- _WHAT IS EXPECTED_: Pictures excluded, copy word for word the lines from the one holding "video.mp4: [298,302,578,447] ->" through the last line below.

------------------------------

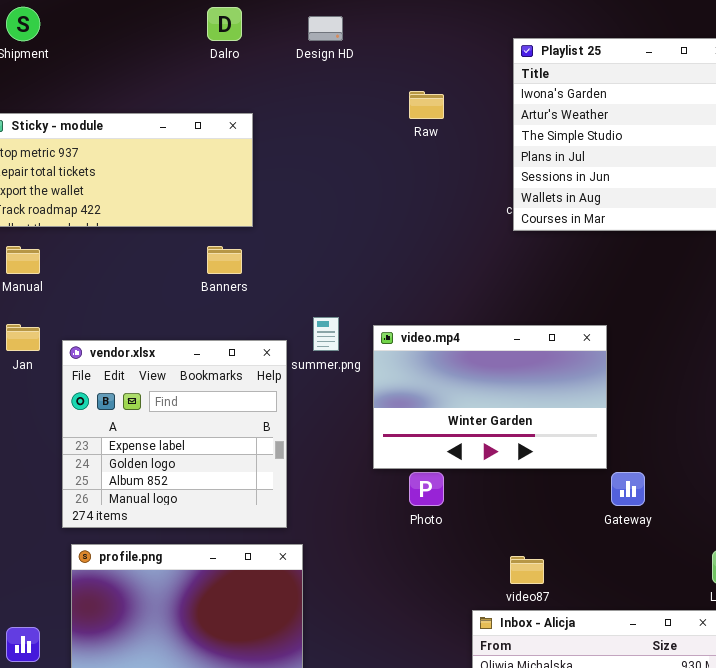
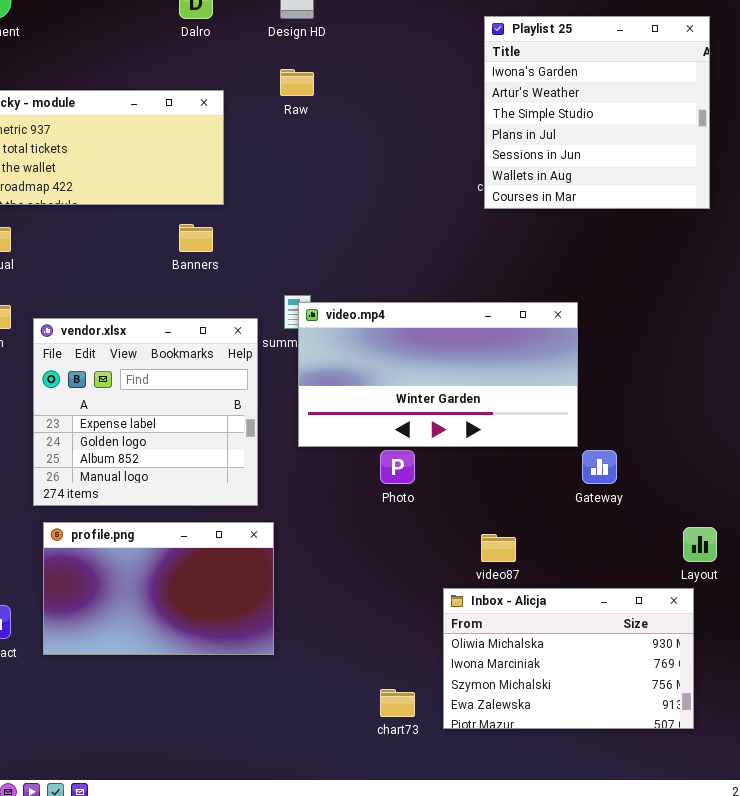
Raw: [409,91,444,119] -> [280,69,314,96], moved
video.mp4: [373,325,607,469] -> [298,302,578,447], resized

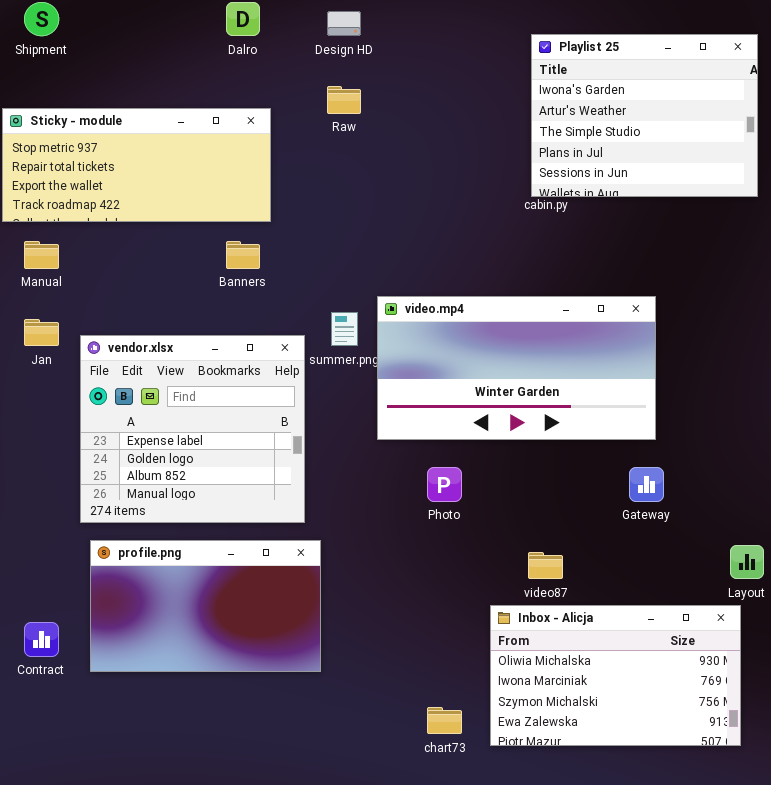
Playlist 25: [484,16,710,209] -> [531,34,758,197], resized
video.mp4: [298,302,578,447] -> [377,296,656,440], moved

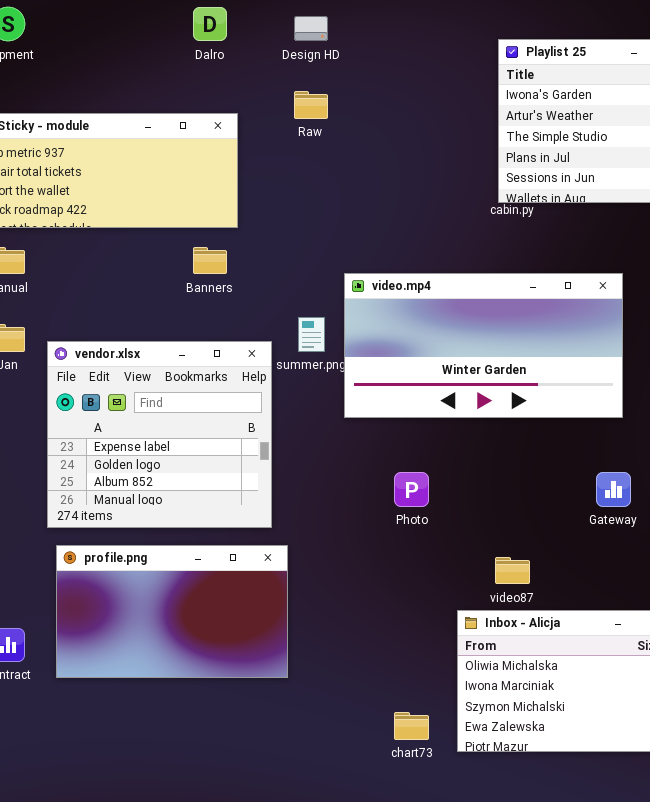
video.mp4: [377,296,656,440] -> [344,273,623,418], moved

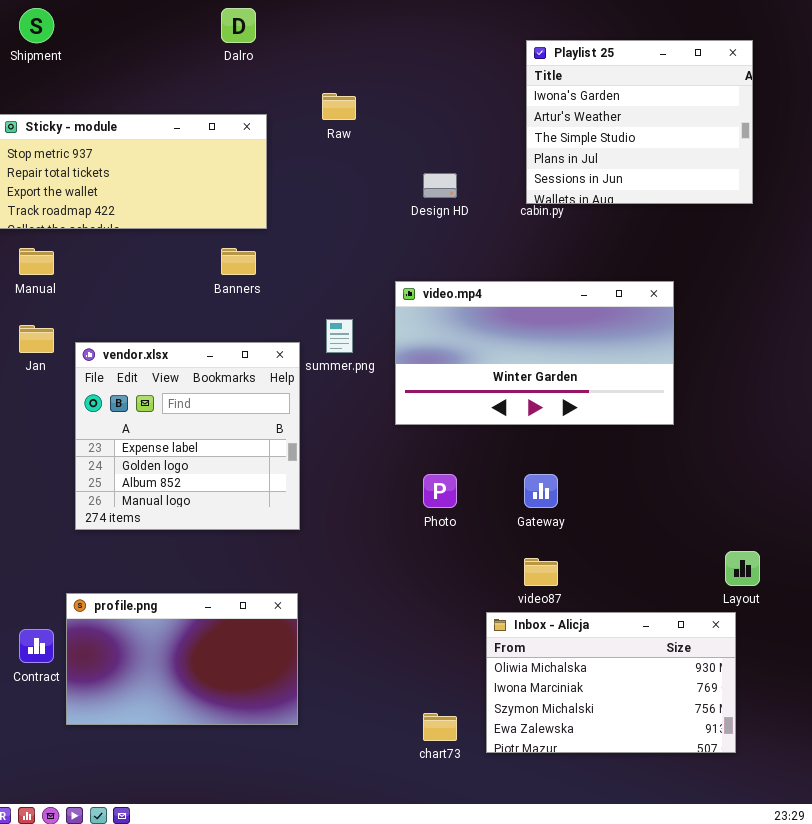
Design HD: [294,16,328,41] -> [423,173,457,198], moved
video.mp4: [344,273,623,418] -> [395,281,674,425], moved
Gateway: [596,472,631,507] -> [524,474,558,508], moved
profile.png: [56,545,288,678] -> [66,593,298,725], moved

------------------------------

- _RESPONSE BOX_:
video.mp4: [298,302,578,447] -> [377,296,656,440], moved

video.mp4: [377,296,656,440] -> [344,273,623,418], moved

Design HD: [294,16,328,41] -> [423,173,457,198], moved
video.mp4: [344,273,623,418] -> [395,281,674,425], moved
Gateway: [596,472,631,507] -> [524,474,558,508], moved
profile.png: [56,545,288,678] -> [66,593,298,725], moved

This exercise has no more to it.